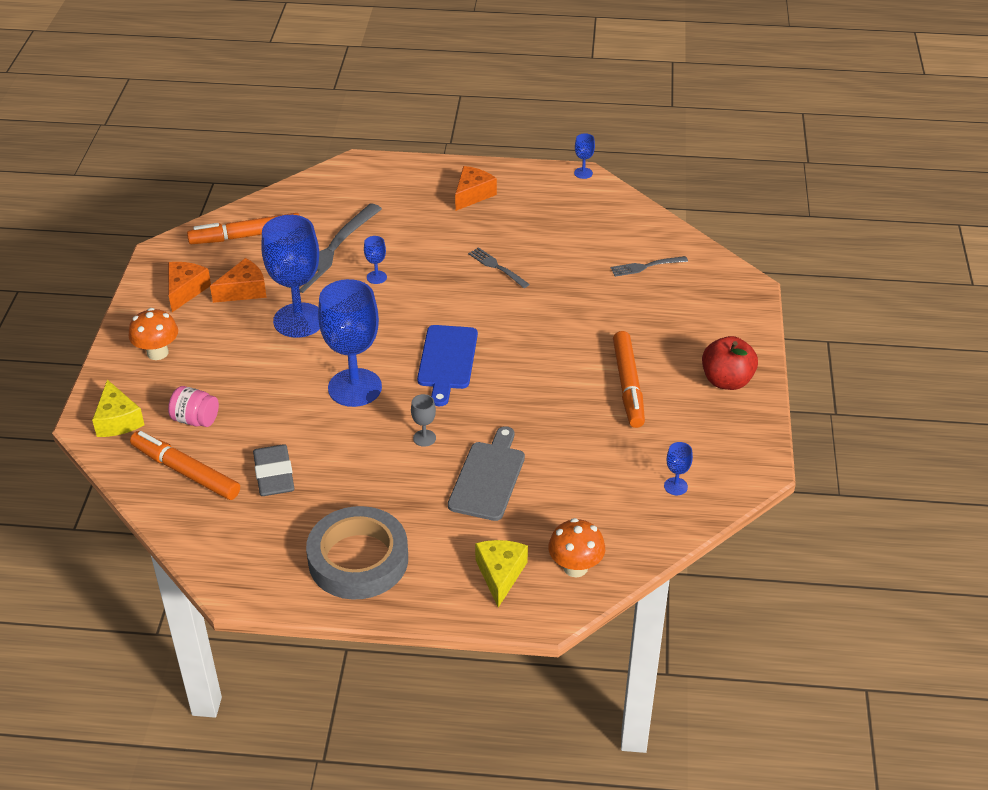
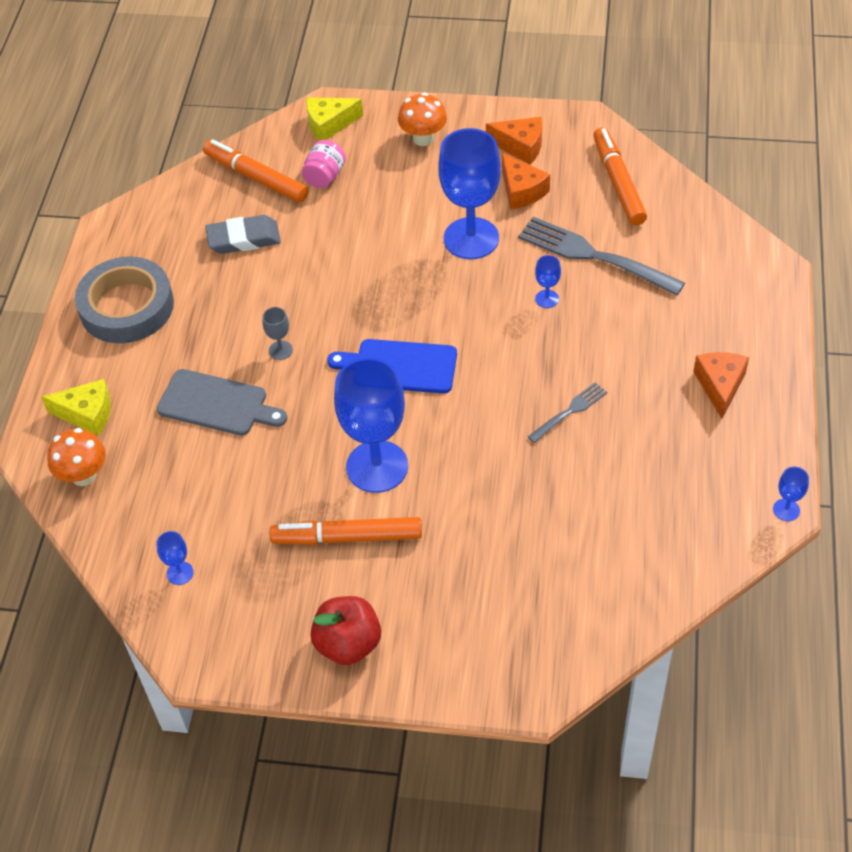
camera: 95 degrees right, 10 degrees up
(185, 472) = (256, 178): orange marker -> orange marker turned 90 degrees counterclockwise
(355, 388) = (361, 290): blue goblet -> blue goblet (377, 466)
(472, 195) = (720, 386): orange cheese -> orange cheese turned 120 degrees counterclockwise
(646, 266) = (576, 572): grey fork -> none

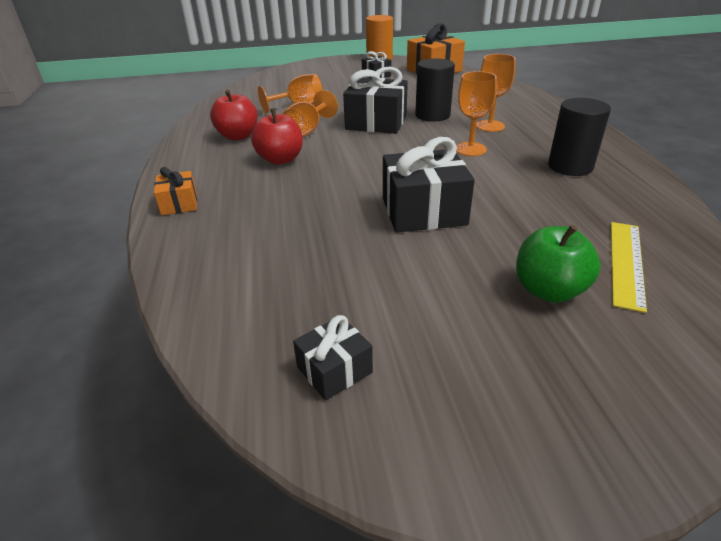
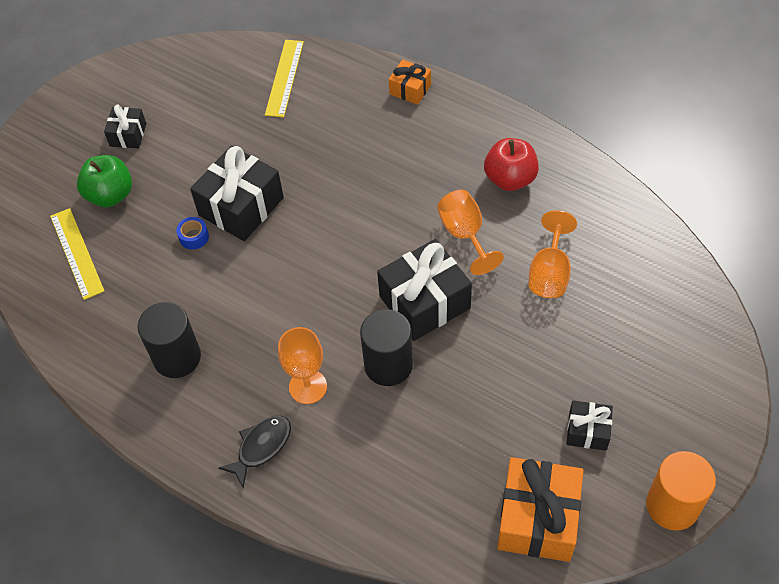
camera: 135 degrees right, 20 degrees up
(235, 279) = (284, 78): none -> yellow ruler
(280, 159) = (421, 180): red apple -> none
(334, 370) = (176, 78): black gift -> black gift (128, 135)
(470, 149) = (285, 321): orange goblet -> none
(489, 215) = (194, 237): none -> blue tape
(544, 121) = (261, 447): none -> black fish

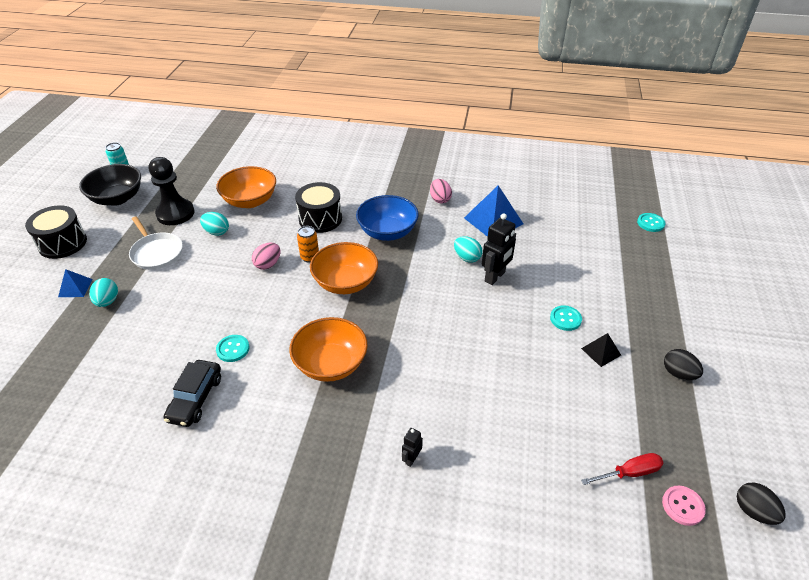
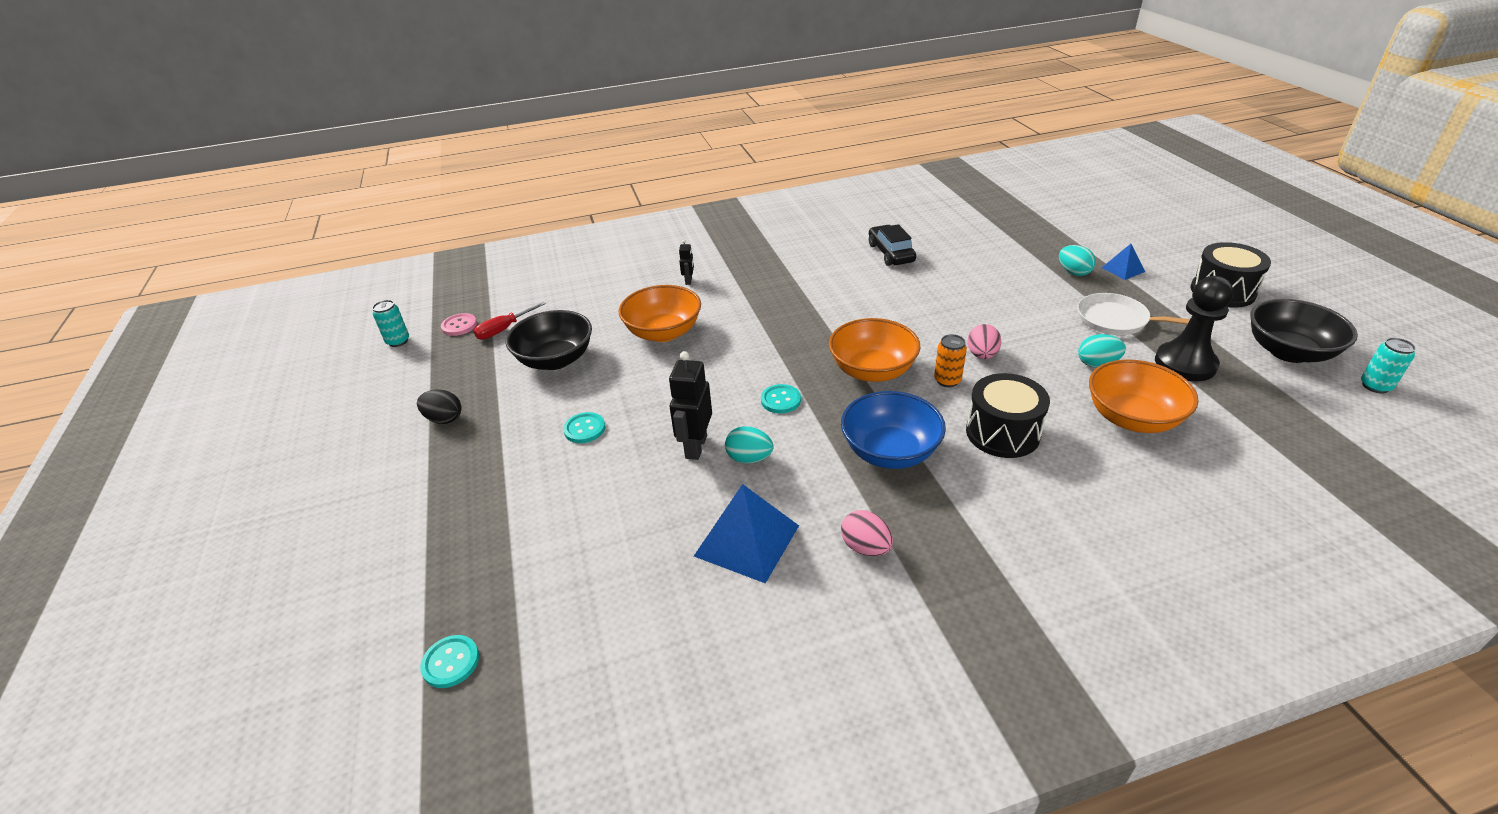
camera: 155 degrees right, 5 degrees down
(233, 349) = (907, 285): turquoise button -> turquoise button (780, 400)
(331, 364) = (809, 305): orange bowl -> orange bowl (663, 332)
(578, 401) = (555, 360): none -> black bowl
(601, 351) = (536, 409): black pyramid -> none
(753, 511) = (398, 341): black egg -> turquoise can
..........
• _TASK REQUIREMENTS_: Write out the lines of the listing from the one that holds "(472, 195) = (720, 386): orange" to the very last line, both included, exactly as they appear and without any pictures.

• _ANSWER SECTION_:
(472, 195) = (720, 386): orange cheese -> orange cheese turned 120 degrees counterclockwise
(646, 266) = (576, 572): grey fork -> none

camera: 135 degrees right, 20 degrees up
(235, 279) = (284, 78): none -> yellow ruler
(280, 159) = (421, 180): red apple -> none
(334, 370) = (176, 78): black gift -> black gift (128, 135)
(470, 149) = (285, 321): orange goblet -> none
(489, 215) = (194, 237): none -> blue tape
(544, 121) = (261, 447): none -> black fish

camera: 155 degrees right, 5 degrees down
(233, 349) = (907, 285): turquoise button -> turquoise button (780, 400)
(331, 364) = (809, 305): orange bowl -> orange bowl (663, 332)
(578, 401) = (555, 360): none -> black bowl
(601, 351) = (536, 409): black pyramid -> none
(753, 511) = (398, 341): black egg -> turquoise can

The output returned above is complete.